(DATASET RECORDS Opens)

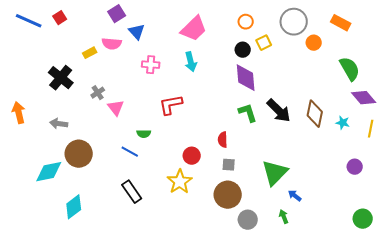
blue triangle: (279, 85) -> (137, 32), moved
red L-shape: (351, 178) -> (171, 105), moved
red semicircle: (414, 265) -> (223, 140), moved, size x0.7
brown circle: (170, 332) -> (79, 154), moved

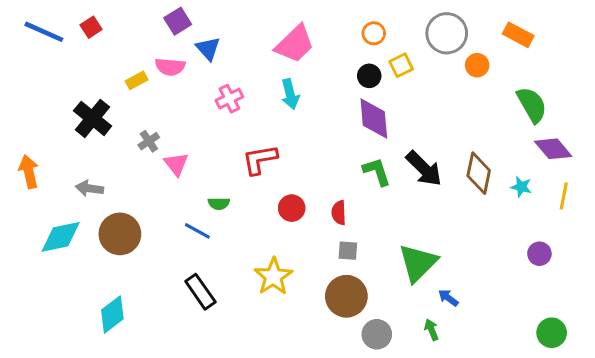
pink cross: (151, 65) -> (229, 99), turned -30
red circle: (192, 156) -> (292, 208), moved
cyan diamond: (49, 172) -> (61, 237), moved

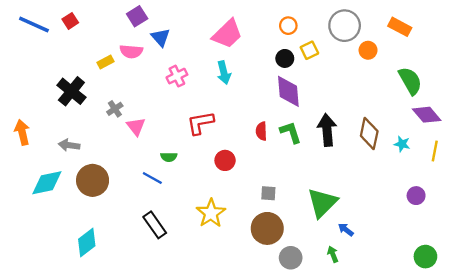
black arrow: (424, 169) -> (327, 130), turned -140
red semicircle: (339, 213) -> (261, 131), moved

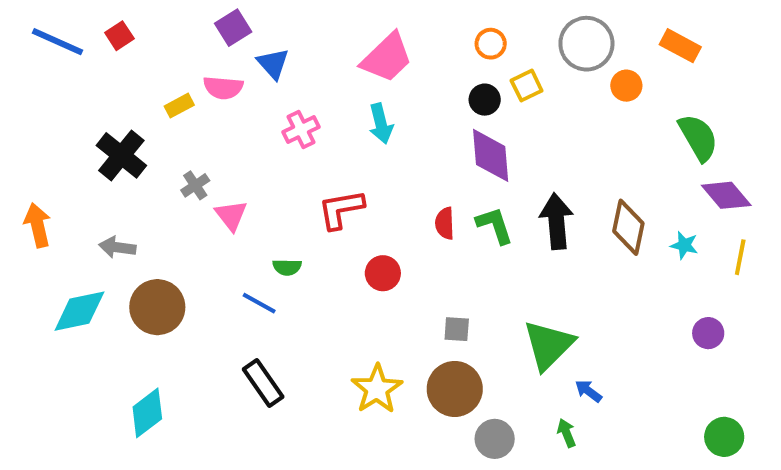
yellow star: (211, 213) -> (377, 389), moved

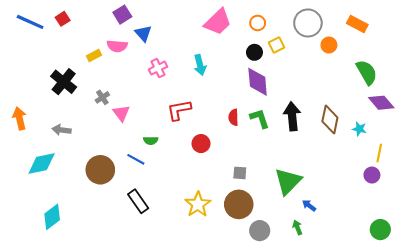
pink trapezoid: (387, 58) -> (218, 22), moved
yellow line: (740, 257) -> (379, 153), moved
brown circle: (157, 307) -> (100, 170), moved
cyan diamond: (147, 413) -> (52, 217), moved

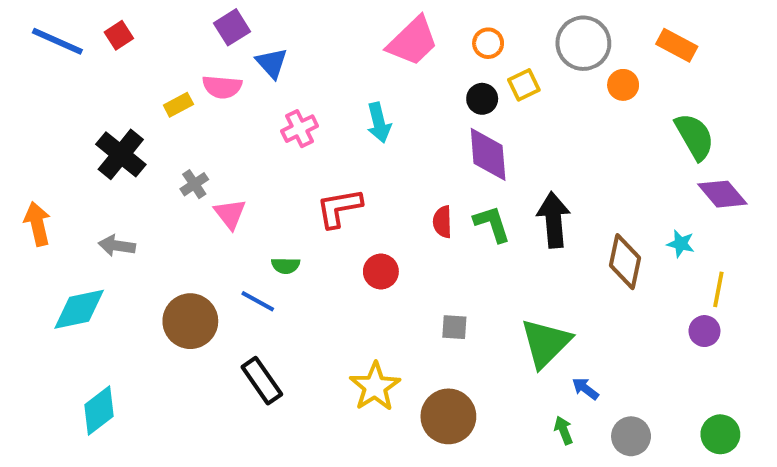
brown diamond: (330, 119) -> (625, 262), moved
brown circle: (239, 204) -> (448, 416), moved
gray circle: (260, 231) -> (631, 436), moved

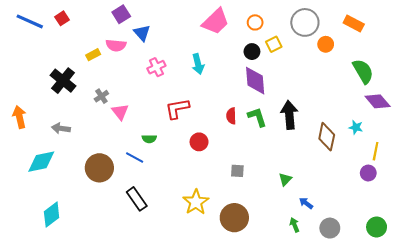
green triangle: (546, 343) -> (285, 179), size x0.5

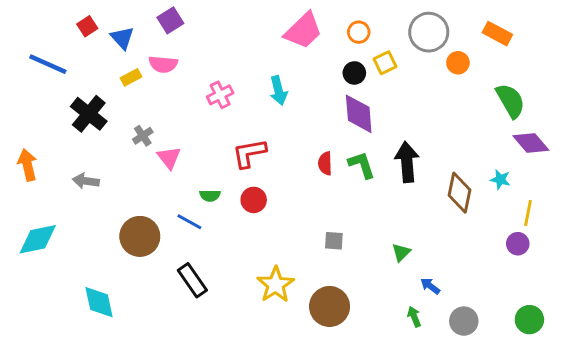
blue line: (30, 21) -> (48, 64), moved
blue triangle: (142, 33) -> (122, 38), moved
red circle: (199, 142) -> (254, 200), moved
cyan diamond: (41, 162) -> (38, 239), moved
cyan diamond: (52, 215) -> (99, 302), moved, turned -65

(DATASET RECORDS Closes)

PROBLEM DESCRIPTION: Reproduce the entries exactly. Do not carry over any picture.

EXERCISE SOLUTION:
blue triangle: (279, 85) -> (137, 32), moved
red L-shape: (351, 178) -> (171, 105), moved
red semicircle: (414, 265) -> (223, 140), moved, size x0.7
brown circle: (170, 332) -> (79, 154), moved

pink cross: (151, 65) -> (229, 99), turned -30
red circle: (192, 156) -> (292, 208), moved
cyan diamond: (49, 172) -> (61, 237), moved

black arrow: (424, 169) -> (327, 130), turned -140
red semicircle: (339, 213) -> (261, 131), moved

yellow star: (211, 213) -> (377, 389), moved

pink trapezoid: (387, 58) -> (218, 22), moved
yellow line: (740, 257) -> (379, 153), moved
brown circle: (157, 307) -> (100, 170), moved
cyan diamond: (147, 413) -> (52, 217), moved

brown diamond: (330, 119) -> (625, 262), moved
brown circle: (239, 204) -> (448, 416), moved
gray circle: (260, 231) -> (631, 436), moved

green triangle: (546, 343) -> (285, 179), size x0.5

blue line: (30, 21) -> (48, 64), moved
blue triangle: (142, 33) -> (122, 38), moved
red circle: (199, 142) -> (254, 200), moved
cyan diamond: (41, 162) -> (38, 239), moved
cyan diamond: (52, 215) -> (99, 302), moved, turned -65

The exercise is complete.